Starting at the line that contains "The card wallet (grey)", return every line through the end of the entries below, exactly and with nothing else.

___

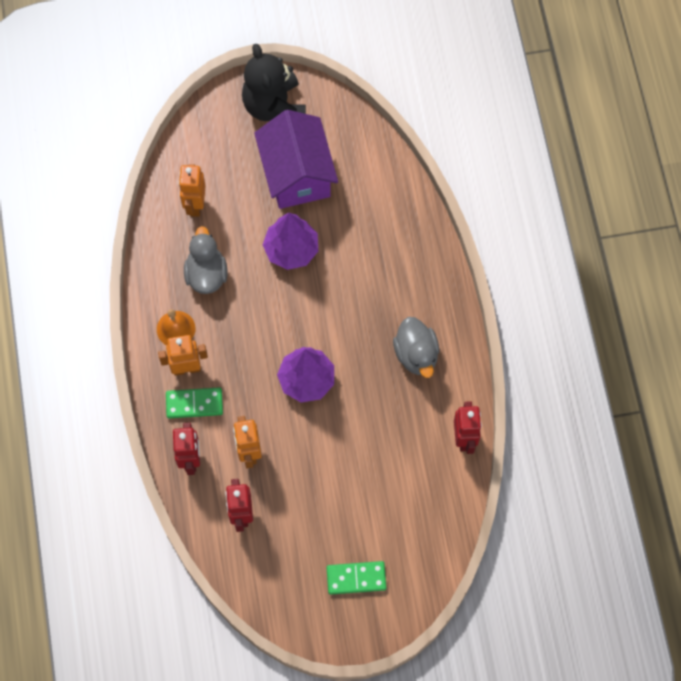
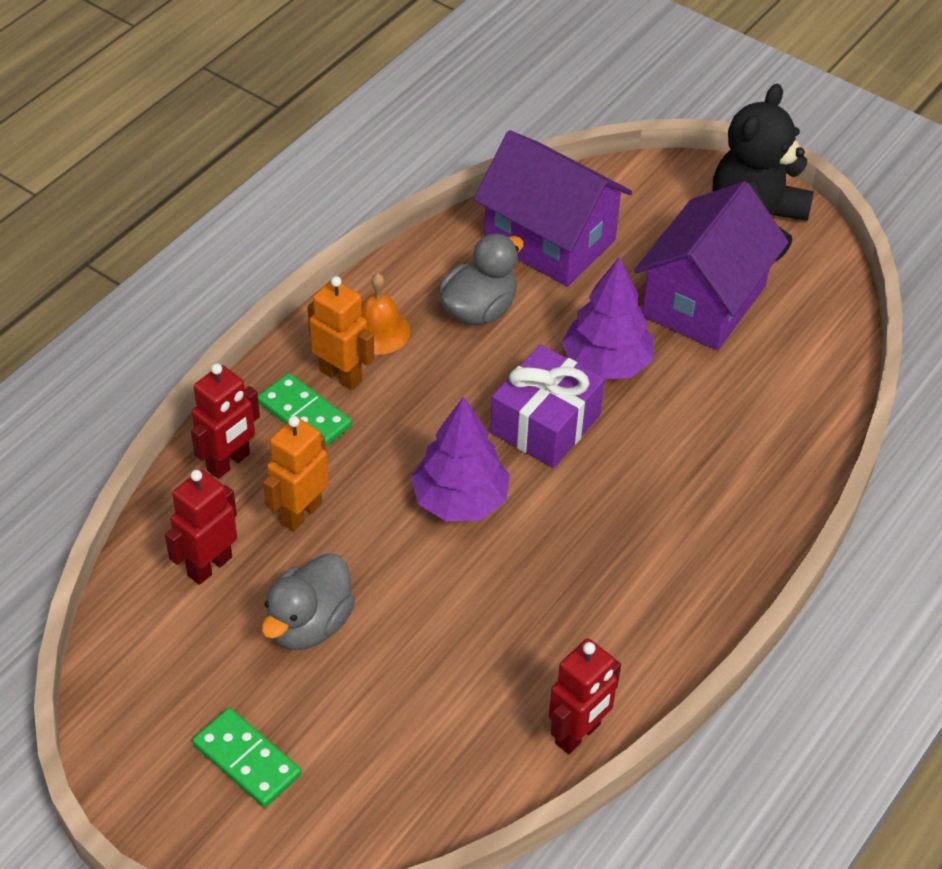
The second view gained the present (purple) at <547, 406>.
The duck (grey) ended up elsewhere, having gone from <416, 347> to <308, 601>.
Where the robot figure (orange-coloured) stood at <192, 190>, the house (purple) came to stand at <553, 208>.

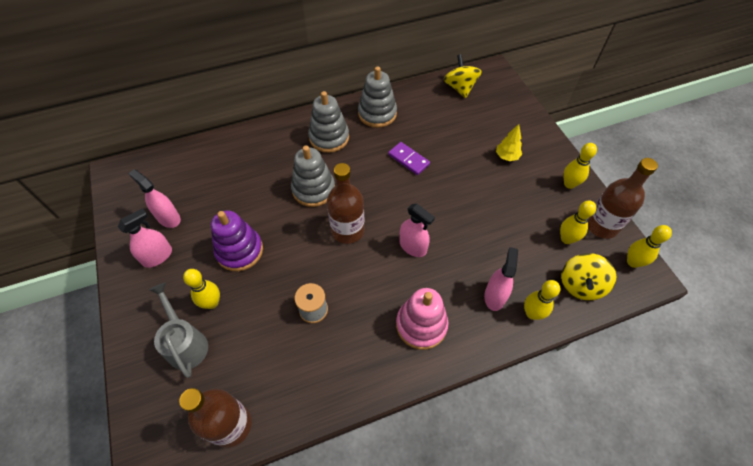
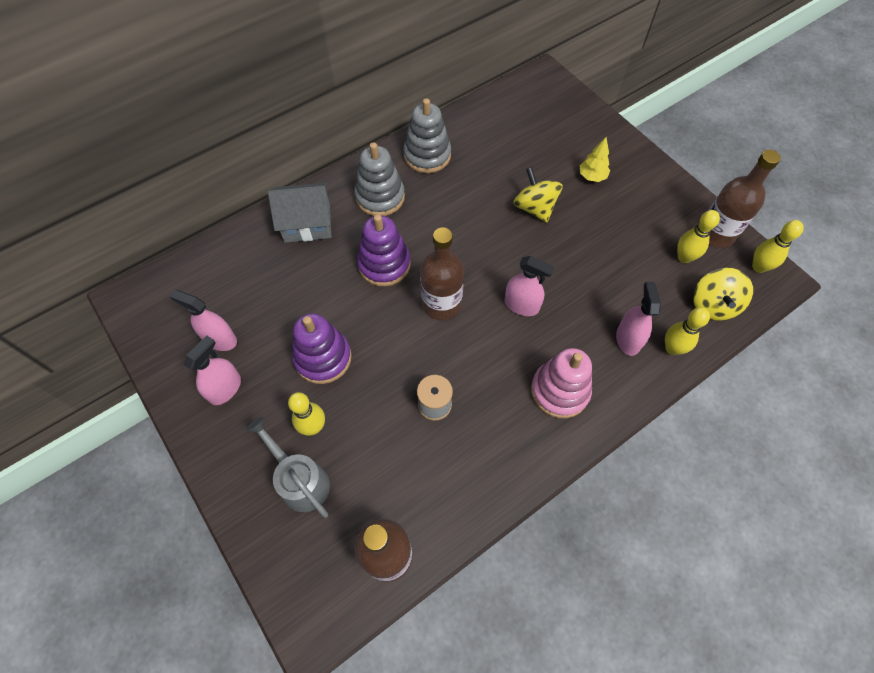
The second view lost the domino piece (purple) at <409, 158>.
The second view lost the tenpin (golden) at <580, 166>.
The second view gained the house (grey) at <299, 212>.
The spinning top (golden) ended up elsewhere, having gone from <463, 76> to <538, 195>.
What was the stacking rings (grey) at <313, 176> turned into the stacking rings (purple) at <384, 250>.

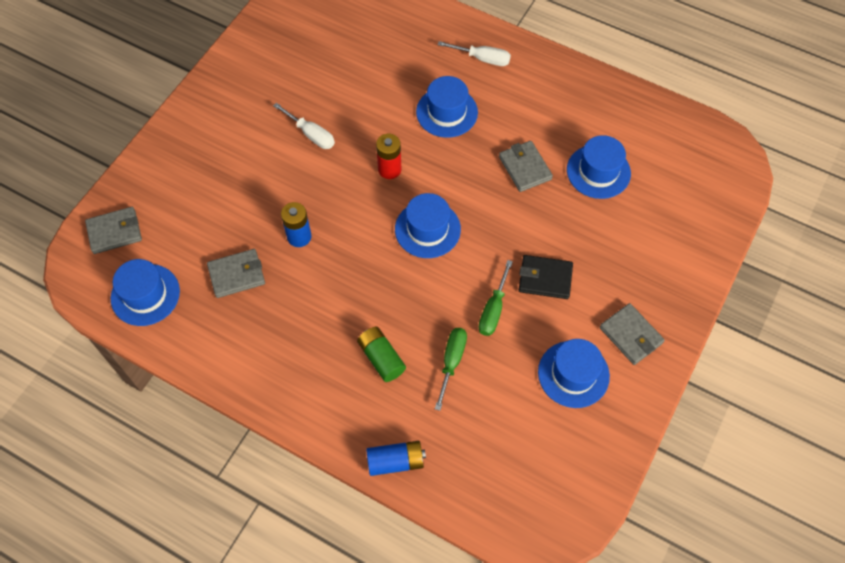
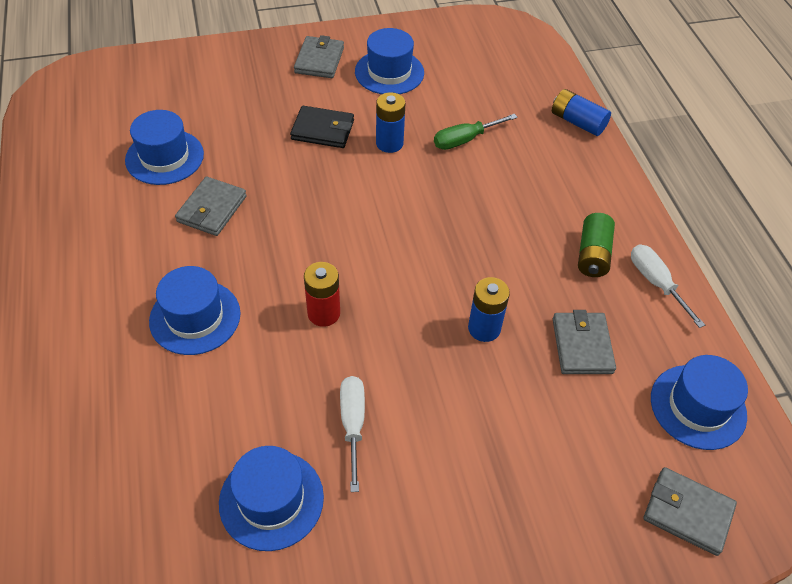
The power cell (emerald) ended up elsewhere, having gone from <381, 354> to <596, 245>.
The tall hat (blue) ended up elsewhere, having gone from <428, 225> to <271, 498>.
The hand screwdriver (pure white) ended up elsewhere, having gone from <474, 53> to <668, 286>.
Where the hand screwdriver (emerald) stood at <495, 298>, the power cell (blue) came to stand at <390, 122>.
The card wallet (grey) at <236, 273> ended up facing another way, 60 degrees clockwise from before.
The card wallet (ebony) at <546, 277> ended up facing another way, 45 degrees counterclockwise from before.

___

* ANSWER BOX *
The card wallet (grey) at <236, 273> ended up facing another way, 60 degrees clockwise from before.
The card wallet (ebony) at <546, 277> ended up facing another way, 45 degrees counterclockwise from before.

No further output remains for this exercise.